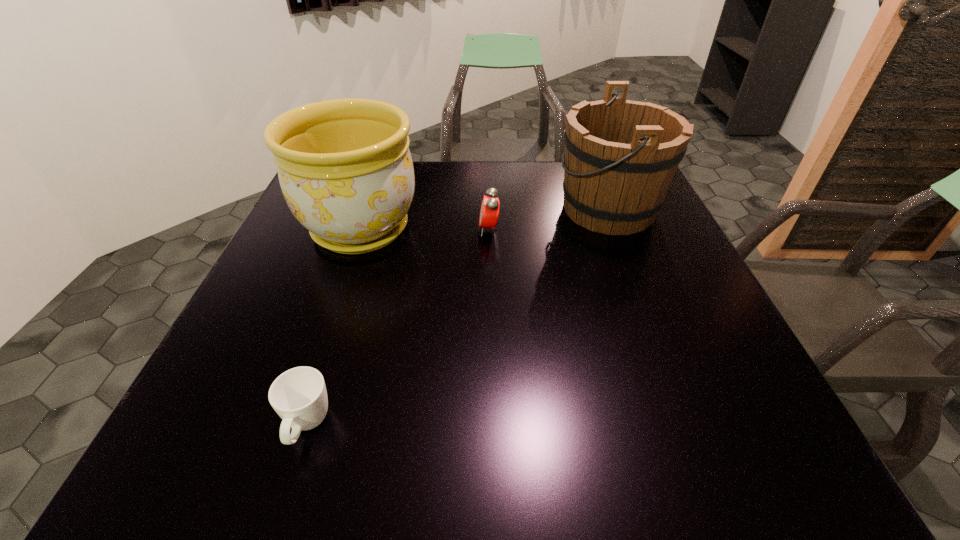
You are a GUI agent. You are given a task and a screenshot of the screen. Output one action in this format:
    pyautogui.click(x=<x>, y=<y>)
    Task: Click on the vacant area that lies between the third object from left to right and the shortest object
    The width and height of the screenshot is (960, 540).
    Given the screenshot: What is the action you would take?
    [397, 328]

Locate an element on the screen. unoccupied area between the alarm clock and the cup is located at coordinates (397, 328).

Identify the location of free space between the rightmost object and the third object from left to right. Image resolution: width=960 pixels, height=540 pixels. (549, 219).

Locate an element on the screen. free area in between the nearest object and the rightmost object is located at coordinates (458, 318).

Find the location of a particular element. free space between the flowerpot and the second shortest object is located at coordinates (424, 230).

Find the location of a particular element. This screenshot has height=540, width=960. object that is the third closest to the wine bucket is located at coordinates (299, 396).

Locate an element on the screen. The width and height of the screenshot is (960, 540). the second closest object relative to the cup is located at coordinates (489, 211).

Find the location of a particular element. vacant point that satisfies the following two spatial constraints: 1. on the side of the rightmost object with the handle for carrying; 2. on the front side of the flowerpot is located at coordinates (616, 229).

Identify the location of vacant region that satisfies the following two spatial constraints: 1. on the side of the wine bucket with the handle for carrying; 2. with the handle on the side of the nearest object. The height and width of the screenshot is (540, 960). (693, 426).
---
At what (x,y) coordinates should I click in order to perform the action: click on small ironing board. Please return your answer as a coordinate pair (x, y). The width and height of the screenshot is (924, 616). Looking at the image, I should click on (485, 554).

▸ TRY IT
Switch "flowerpot" to "plant pot" in the lines from the one containing "Identify the location of free" through the one containing "Find the location of a particular element. vacant", and give back only those lines with nothing else changed.

▸ PROBLEM SOLUTION
Identify the location of free space between the rightmost object and the third object from left to right. Image resolution: width=960 pixels, height=540 pixels. (549, 219).

Locate an element on the screen. free area in between the nearest object and the rightmost object is located at coordinates (458, 318).

Find the location of a particular element. free space between the plant pot and the second shortest object is located at coordinates (424, 230).

Find the location of a particular element. This screenshot has height=540, width=960. object that is the third closest to the wine bucket is located at coordinates (299, 396).

Locate an element on the screen. The width and height of the screenshot is (960, 540). the second closest object relative to the cup is located at coordinates (489, 211).

Find the location of a particular element. vacant point that satisfies the following two spatial constraints: 1. on the side of the rightmost object with the handle for carrying; 2. on the front side of the plant pot is located at coordinates (616, 229).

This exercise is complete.